## EXERCISE DETAILS
Leave the pictures out. Return the rest of the listing below exactly.

## DATASET EXTRACT
++++++++++++++++++++

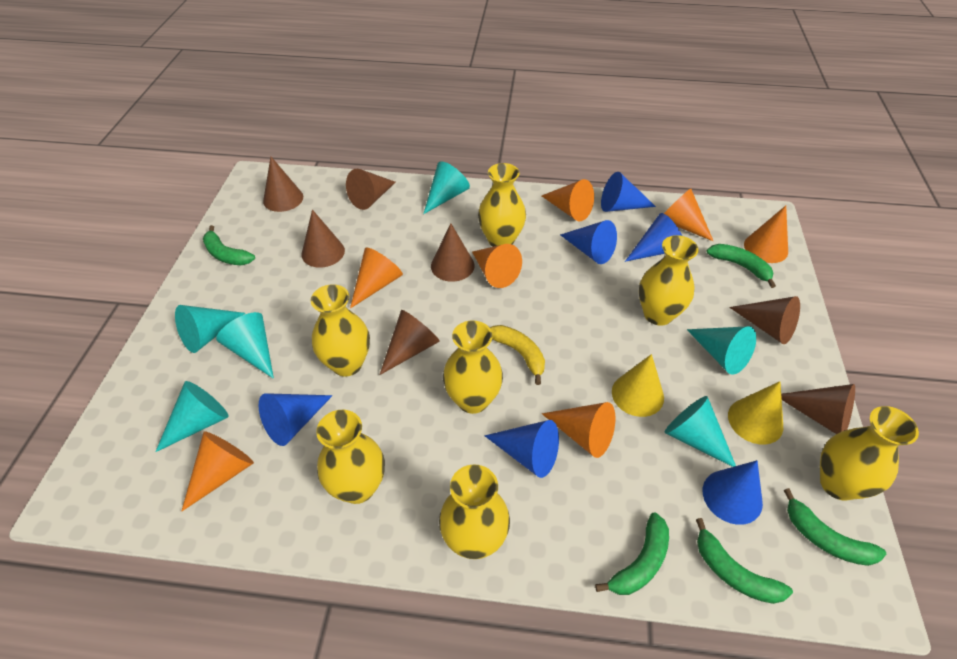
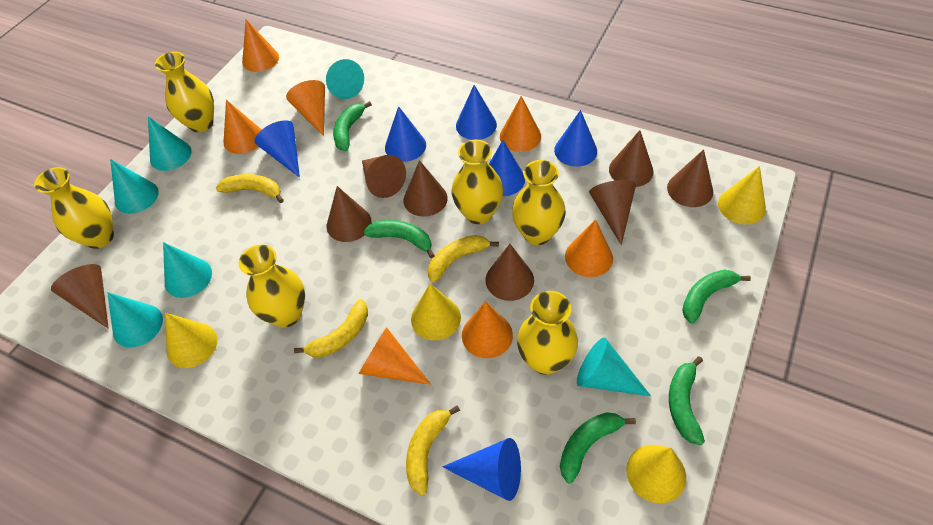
brown cone: 7 -> 8
yellow banana: 1 -> 4
yellow cone: 2 -> 4
yellow vase: 7 -> 6

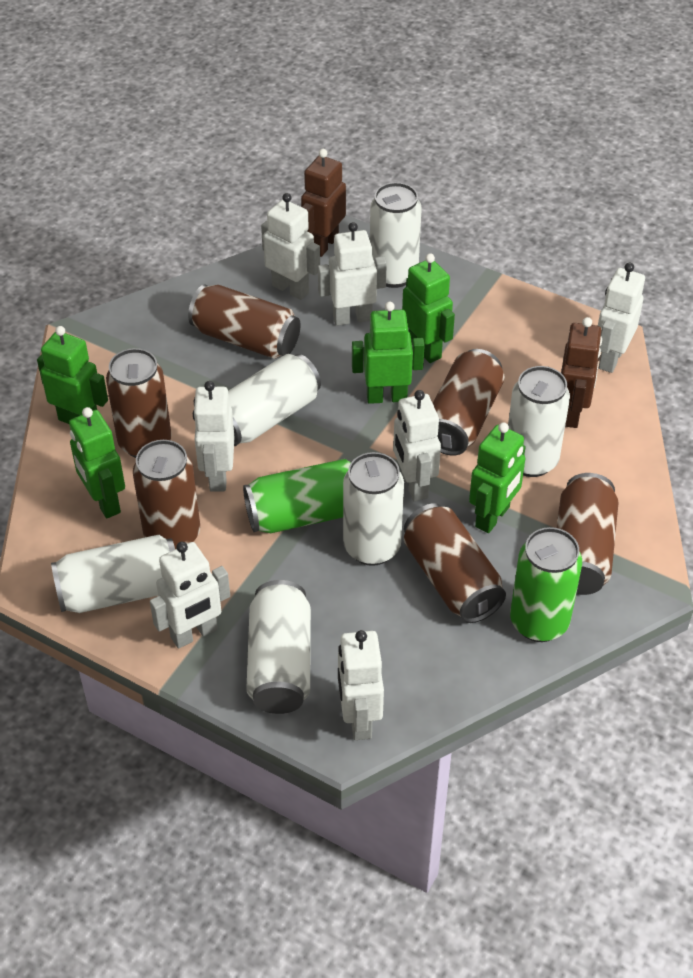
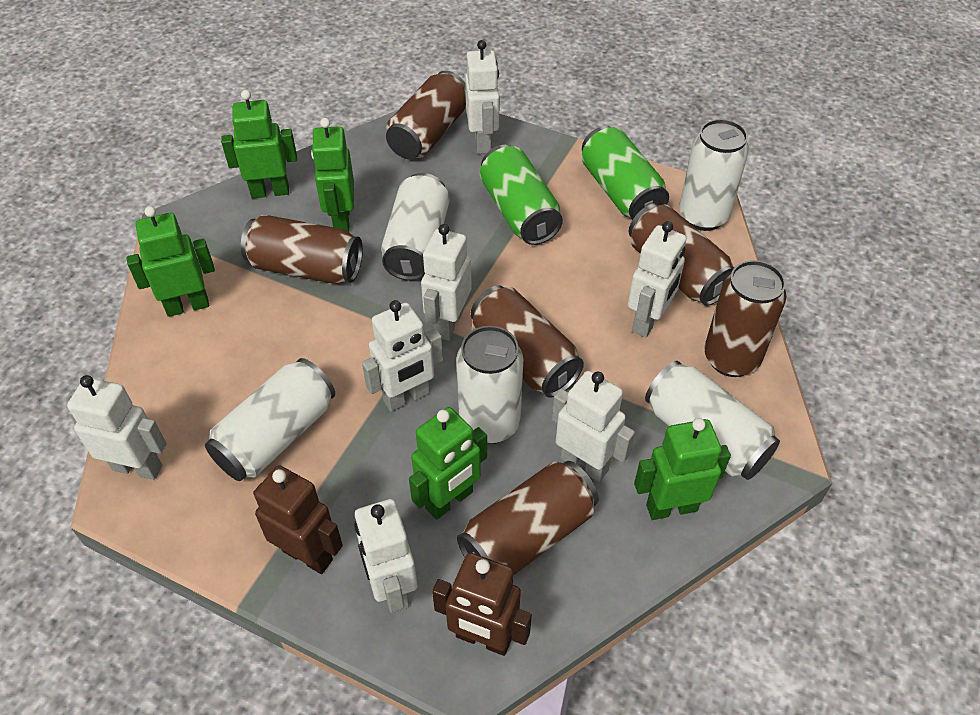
white can: 6 -> 5

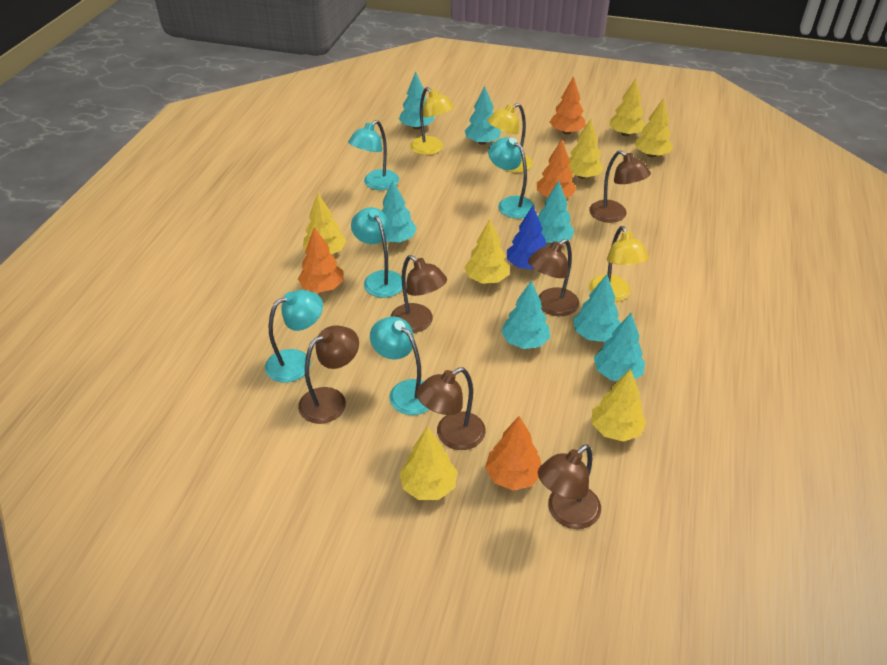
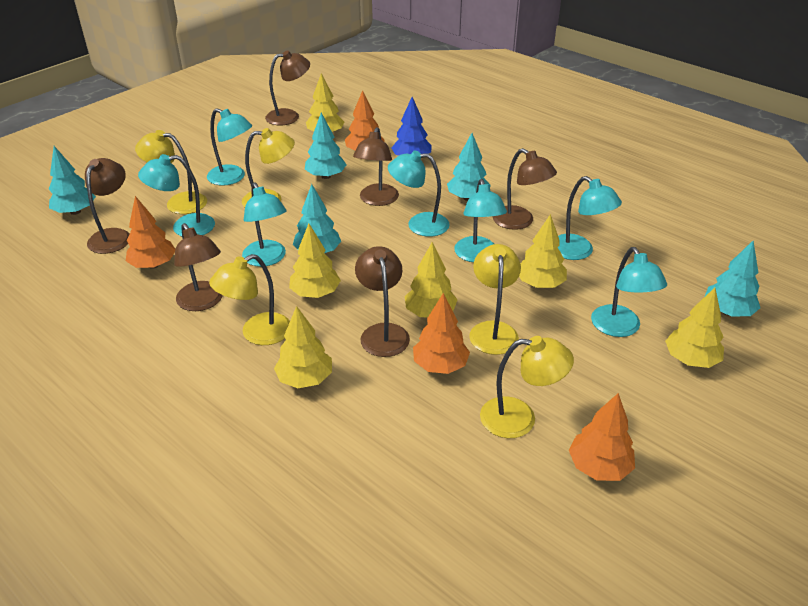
turquoise lamp: 5 -> 7
turquoise tree: 7 -> 5
yellow lamp: 3 -> 5
yellow tree: 7 -> 6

++++++++++++++++++++

## RESULT
brown cone: 7 -> 8
yellow banana: 1 -> 4
yellow cone: 2 -> 4
yellow vase: 7 -> 6

white can: 6 -> 5

turquoise lamp: 5 -> 7
turquoise tree: 7 -> 5
yellow lamp: 3 -> 5
yellow tree: 7 -> 6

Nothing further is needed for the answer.